**Information shown**
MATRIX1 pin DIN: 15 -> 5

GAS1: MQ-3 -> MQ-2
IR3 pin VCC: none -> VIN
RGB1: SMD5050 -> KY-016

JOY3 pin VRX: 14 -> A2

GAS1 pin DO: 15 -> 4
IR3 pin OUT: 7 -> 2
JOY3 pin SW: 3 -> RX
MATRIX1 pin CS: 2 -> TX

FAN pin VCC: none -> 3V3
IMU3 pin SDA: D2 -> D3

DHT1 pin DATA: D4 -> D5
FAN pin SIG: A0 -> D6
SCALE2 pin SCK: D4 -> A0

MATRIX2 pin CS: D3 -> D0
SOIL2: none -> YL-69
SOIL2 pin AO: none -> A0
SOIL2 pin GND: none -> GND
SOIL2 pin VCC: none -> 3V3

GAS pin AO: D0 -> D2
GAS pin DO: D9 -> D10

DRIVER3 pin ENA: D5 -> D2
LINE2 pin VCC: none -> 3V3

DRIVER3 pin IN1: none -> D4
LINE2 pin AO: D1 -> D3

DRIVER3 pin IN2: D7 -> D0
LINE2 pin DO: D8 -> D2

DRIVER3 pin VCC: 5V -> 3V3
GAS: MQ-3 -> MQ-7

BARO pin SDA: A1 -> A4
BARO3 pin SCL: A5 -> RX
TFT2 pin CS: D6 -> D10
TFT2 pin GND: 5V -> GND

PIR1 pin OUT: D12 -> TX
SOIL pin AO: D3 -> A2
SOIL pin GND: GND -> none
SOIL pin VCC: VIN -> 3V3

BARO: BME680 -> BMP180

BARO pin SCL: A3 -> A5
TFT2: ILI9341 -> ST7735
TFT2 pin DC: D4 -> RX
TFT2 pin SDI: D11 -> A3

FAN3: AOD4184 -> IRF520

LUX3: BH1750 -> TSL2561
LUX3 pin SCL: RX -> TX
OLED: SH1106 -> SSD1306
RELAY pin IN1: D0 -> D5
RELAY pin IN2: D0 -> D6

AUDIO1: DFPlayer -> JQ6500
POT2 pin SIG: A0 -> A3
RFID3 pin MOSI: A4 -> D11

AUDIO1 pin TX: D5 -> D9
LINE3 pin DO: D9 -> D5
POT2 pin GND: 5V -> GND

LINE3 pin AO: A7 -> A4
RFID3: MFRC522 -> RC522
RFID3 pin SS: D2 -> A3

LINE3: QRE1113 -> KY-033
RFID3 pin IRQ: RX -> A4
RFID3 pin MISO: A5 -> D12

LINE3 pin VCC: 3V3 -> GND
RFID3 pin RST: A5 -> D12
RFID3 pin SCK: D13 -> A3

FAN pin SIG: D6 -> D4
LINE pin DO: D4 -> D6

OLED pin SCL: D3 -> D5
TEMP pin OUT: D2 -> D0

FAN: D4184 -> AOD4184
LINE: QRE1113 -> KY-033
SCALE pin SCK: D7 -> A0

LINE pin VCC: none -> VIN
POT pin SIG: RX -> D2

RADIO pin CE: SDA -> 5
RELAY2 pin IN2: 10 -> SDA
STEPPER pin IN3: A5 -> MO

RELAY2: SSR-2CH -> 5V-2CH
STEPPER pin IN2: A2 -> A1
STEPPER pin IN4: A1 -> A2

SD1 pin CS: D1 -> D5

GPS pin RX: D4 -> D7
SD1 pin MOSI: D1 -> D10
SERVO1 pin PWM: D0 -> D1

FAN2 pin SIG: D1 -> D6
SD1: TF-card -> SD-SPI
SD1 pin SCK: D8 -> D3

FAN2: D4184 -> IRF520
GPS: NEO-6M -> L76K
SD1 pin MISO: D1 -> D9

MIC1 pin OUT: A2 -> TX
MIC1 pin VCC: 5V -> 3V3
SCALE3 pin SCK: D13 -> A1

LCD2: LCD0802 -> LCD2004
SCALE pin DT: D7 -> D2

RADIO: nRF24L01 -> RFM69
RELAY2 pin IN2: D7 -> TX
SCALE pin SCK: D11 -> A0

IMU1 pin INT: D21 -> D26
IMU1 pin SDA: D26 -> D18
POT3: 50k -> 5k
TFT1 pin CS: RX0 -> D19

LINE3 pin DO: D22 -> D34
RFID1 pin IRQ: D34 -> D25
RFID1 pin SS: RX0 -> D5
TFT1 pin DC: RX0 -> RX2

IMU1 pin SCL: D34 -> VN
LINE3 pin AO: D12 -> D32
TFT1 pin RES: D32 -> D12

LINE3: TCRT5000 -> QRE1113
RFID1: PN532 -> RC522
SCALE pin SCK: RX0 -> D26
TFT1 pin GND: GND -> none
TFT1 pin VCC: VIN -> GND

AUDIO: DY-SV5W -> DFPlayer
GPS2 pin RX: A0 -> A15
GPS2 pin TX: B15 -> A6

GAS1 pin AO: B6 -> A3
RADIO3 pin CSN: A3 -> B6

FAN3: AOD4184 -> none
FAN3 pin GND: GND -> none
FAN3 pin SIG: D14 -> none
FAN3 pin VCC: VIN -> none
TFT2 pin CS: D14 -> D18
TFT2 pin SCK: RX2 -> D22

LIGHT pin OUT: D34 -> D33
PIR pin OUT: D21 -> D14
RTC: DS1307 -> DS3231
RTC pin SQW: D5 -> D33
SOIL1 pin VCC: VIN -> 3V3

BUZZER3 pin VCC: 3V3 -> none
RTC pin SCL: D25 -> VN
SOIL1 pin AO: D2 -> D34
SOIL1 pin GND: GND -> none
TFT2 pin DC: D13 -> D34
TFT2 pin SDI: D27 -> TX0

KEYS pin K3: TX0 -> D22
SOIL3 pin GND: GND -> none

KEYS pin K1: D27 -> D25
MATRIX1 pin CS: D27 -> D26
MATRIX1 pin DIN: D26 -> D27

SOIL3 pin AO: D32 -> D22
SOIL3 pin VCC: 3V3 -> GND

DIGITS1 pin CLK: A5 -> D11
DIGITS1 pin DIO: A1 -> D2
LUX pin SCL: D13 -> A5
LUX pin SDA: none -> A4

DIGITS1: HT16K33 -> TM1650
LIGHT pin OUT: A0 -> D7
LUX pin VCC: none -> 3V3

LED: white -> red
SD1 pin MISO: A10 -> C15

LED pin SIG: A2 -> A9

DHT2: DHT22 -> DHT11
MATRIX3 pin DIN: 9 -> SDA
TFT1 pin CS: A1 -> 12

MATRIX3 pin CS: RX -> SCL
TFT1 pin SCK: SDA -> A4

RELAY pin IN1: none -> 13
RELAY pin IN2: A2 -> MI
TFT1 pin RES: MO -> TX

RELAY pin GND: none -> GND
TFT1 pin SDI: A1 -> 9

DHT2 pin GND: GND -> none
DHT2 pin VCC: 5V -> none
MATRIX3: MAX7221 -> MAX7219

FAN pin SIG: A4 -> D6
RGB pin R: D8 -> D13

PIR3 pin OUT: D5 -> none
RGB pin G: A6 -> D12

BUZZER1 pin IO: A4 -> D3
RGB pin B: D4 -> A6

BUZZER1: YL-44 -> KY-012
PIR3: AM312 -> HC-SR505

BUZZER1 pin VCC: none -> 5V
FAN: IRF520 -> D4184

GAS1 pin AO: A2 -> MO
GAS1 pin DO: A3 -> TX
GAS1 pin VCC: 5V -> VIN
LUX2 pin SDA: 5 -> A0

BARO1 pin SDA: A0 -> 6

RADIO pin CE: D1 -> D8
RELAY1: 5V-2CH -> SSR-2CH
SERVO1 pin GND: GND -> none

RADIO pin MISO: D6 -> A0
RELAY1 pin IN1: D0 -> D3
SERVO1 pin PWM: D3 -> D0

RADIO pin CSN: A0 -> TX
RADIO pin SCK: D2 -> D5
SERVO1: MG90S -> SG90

**Task requirements**
With the records above in view, retype each one exactly.

**Answer section**
MATRIX1 pin DIN: 15 -> 5

GAS1: MQ-3 -> MQ-2
IR3 pin VCC: none -> VIN
RGB1: SMD5050 -> KY-016

JOY3 pin VRX: 14 -> A2

GAS1 pin DO: 15 -> 4
IR3 pin OUT: 7 -> 2
JOY3 pin SW: 3 -> RX
MATRIX1 pin CS: 2 -> TX

FAN pin VCC: none -> 3V3
IMU3 pin SDA: D2 -> D3

DHT1 pin DATA: D4 -> D5
FAN pin SIG: A0 -> D6
SCALE2 pin SCK: D4 -> A0

MATRIX2 pin CS: D3 -> D0
SOIL2: none -> YL-69
SOIL2 pin AO: none -> A0
SOIL2 pin GND: none -> GND
SOIL2 pin VCC: none -> 3V3

GAS pin AO: D0 -> D2
GAS pin DO: D9 -> D10

DRIVER3 pin ENA: D5 -> D2
LINE2 pin VCC: none -> 3V3

DRIVER3 pin IN1: none -> D4
LINE2 pin AO: D1 -> D3

DRIVER3 pin IN2: D7 -> D0
LINE2 pin DO: D8 -> D2

DRIVER3 pin VCC: 5V -> 3V3
GAS: MQ-3 -> MQ-7

BARO pin SDA: A1 -> A4
BARO3 pin SCL: A5 -> RX
TFT2 pin CS: D6 -> D10
TFT2 pin GND: 5V -> GND

PIR1 pin OUT: D12 -> TX
SOIL pin AO: D3 -> A2
SOIL pin GND: GND -> none
SOIL pin VCC: VIN -> 3V3

BARO: BME680 -> BMP180

BARO pin SCL: A3 -> A5
TFT2: ILI9341 -> ST7735
TFT2 pin DC: D4 -> RX
TFT2 pin SDI: D11 -> A3

FAN3: AOD4184 -> IRF520

LUX3: BH1750 -> TSL2561
LUX3 pin SCL: RX -> TX
OLED: SH1106 -> SSD1306
RELAY pin IN1: D0 -> D5
RELAY pin IN2: D0 -> D6

AUDIO1: DFPlayer -> JQ6500
POT2 pin SIG: A0 -> A3
RFID3 pin MOSI: A4 -> D11

AUDIO1 pin TX: D5 -> D9
LINE3 pin DO: D9 -> D5
POT2 pin GND: 5V -> GND

LINE3 pin AO: A7 -> A4
RFID3: MFRC522 -> RC522
RFID3 pin SS: D2 -> A3

LINE3: QRE1113 -> KY-033
RFID3 pin IRQ: RX -> A4
RFID3 pin MISO: A5 -> D12

LINE3 pin VCC: 3V3 -> GND
RFID3 pin RST: A5 -> D12
RFID3 pin SCK: D13 -> A3

FAN pin SIG: D6 -> D4
LINE pin DO: D4 -> D6

OLED pin SCL: D3 -> D5
TEMP pin OUT: D2 -> D0

FAN: D4184 -> AOD4184
LINE: QRE1113 -> KY-033
SCALE pin SCK: D7 -> A0

LINE pin VCC: none -> VIN
POT pin SIG: RX -> D2

RADIO pin CE: SDA -> 5
RELAY2 pin IN2: 10 -> SDA
STEPPER pin IN3: A5 -> MO

RELAY2: SSR-2CH -> 5V-2CH
STEPPER pin IN2: A2 -> A1
STEPPER pin IN4: A1 -> A2

SD1 pin CS: D1 -> D5

GPS pin RX: D4 -> D7
SD1 pin MOSI: D1 -> D10
SERVO1 pin PWM: D0 -> D1

FAN2 pin SIG: D1 -> D6
SD1: TF-card -> SD-SPI
SD1 pin SCK: D8 -> D3

FAN2: D4184 -> IRF520
GPS: NEO-6M -> L76K
SD1 pin MISO: D1 -> D9

MIC1 pin OUT: A2 -> TX
MIC1 pin VCC: 5V -> 3V3
SCALE3 pin SCK: D13 -> A1

LCD2: LCD0802 -> LCD2004
SCALE pin DT: D7 -> D2

RADIO: nRF24L01 -> RFM69
RELAY2 pin IN2: D7 -> TX
SCALE pin SCK: D11 -> A0

IMU1 pin INT: D21 -> D26
IMU1 pin SDA: D26 -> D18
POT3: 50k -> 5k
TFT1 pin CS: RX0 -> D19

LINE3 pin DO: D22 -> D34
RFID1 pin IRQ: D34 -> D25
RFID1 pin SS: RX0 -> D5
TFT1 pin DC: RX0 -> RX2

IMU1 pin SCL: D34 -> VN
LINE3 pin AO: D12 -> D32
TFT1 pin RES: D32 -> D12

LINE3: TCRT5000 -> QRE1113
RFID1: PN532 -> RC522
SCALE pin SCK: RX0 -> D26
TFT1 pin GND: GND -> none
TFT1 pin VCC: VIN -> GND

AUDIO: DY-SV5W -> DFPlayer
GPS2 pin RX: A0 -> A15
GPS2 pin TX: B15 -> A6

GAS1 pin AO: B6 -> A3
RADIO3 pin CSN: A3 -> B6

FAN3: AOD4184 -> none
FAN3 pin GND: GND -> none
FAN3 pin SIG: D14 -> none
FAN3 pin VCC: VIN -> none
TFT2 pin CS: D14 -> D18
TFT2 pin SCK: RX2 -> D22

LIGHT pin OUT: D34 -> D33
PIR pin OUT: D21 -> D14
RTC: DS1307 -> DS3231
RTC pin SQW: D5 -> D33
SOIL1 pin VCC: VIN -> 3V3

BUZZER3 pin VCC: 3V3 -> none
RTC pin SCL: D25 -> VN
SOIL1 pin AO: D2 -> D34
SOIL1 pin GND: GND -> none
TFT2 pin DC: D13 -> D34
TFT2 pin SDI: D27 -> TX0

KEYS pin K3: TX0 -> D22
SOIL3 pin GND: GND -> none

KEYS pin K1: D27 -> D25
MATRIX1 pin CS: D27 -> D26
MATRIX1 pin DIN: D26 -> D27

SOIL3 pin AO: D32 -> D22
SOIL3 pin VCC: 3V3 -> GND

DIGITS1 pin CLK: A5 -> D11
DIGITS1 pin DIO: A1 -> D2
LUX pin SCL: D13 -> A5
LUX pin SDA: none -> A4

DIGITS1: HT16K33 -> TM1650
LIGHT pin OUT: A0 -> D7
LUX pin VCC: none -> 3V3

LED: white -> red
SD1 pin MISO: A10 -> C15

LED pin SIG: A2 -> A9

DHT2: DHT22 -> DHT11
MATRIX3 pin DIN: 9 -> SDA
TFT1 pin CS: A1 -> 12

MATRIX3 pin CS: RX -> SCL
TFT1 pin SCK: SDA -> A4

RELAY pin IN1: none -> 13
RELAY pin IN2: A2 -> MI
TFT1 pin RES: MO -> TX

RELAY pin GND: none -> GND
TFT1 pin SDI: A1 -> 9

DHT2 pin GND: GND -> none
DHT2 pin VCC: 5V -> none
MATRIX3: MAX7221 -> MAX7219

FAN pin SIG: A4 -> D6
RGB pin R: D8 -> D13

PIR3 pin OUT: D5 -> none
RGB pin G: A6 -> D12

BUZZER1 pin IO: A4 -> D3
RGB pin B: D4 -> A6

BUZZER1: YL-44 -> KY-012
PIR3: AM312 -> HC-SR505

BUZZER1 pin VCC: none -> 5V
FAN: IRF520 -> D4184

GAS1 pin AO: A2 -> MO
GAS1 pin DO: A3 -> TX
GAS1 pin VCC: 5V -> VIN
LUX2 pin SDA: 5 -> A0

BARO1 pin SDA: A0 -> 6

RADIO pin CE: D1 -> D8
RELAY1: 5V-2CH -> SSR-2CH
SERVO1 pin GND: GND -> none

RADIO pin MISO: D6 -> A0
RELAY1 pin IN1: D0 -> D3
SERVO1 pin PWM: D3 -> D0

RADIO pin CSN: A0 -> TX
RADIO pin SCK: D2 -> D5
SERVO1: MG90S -> SG90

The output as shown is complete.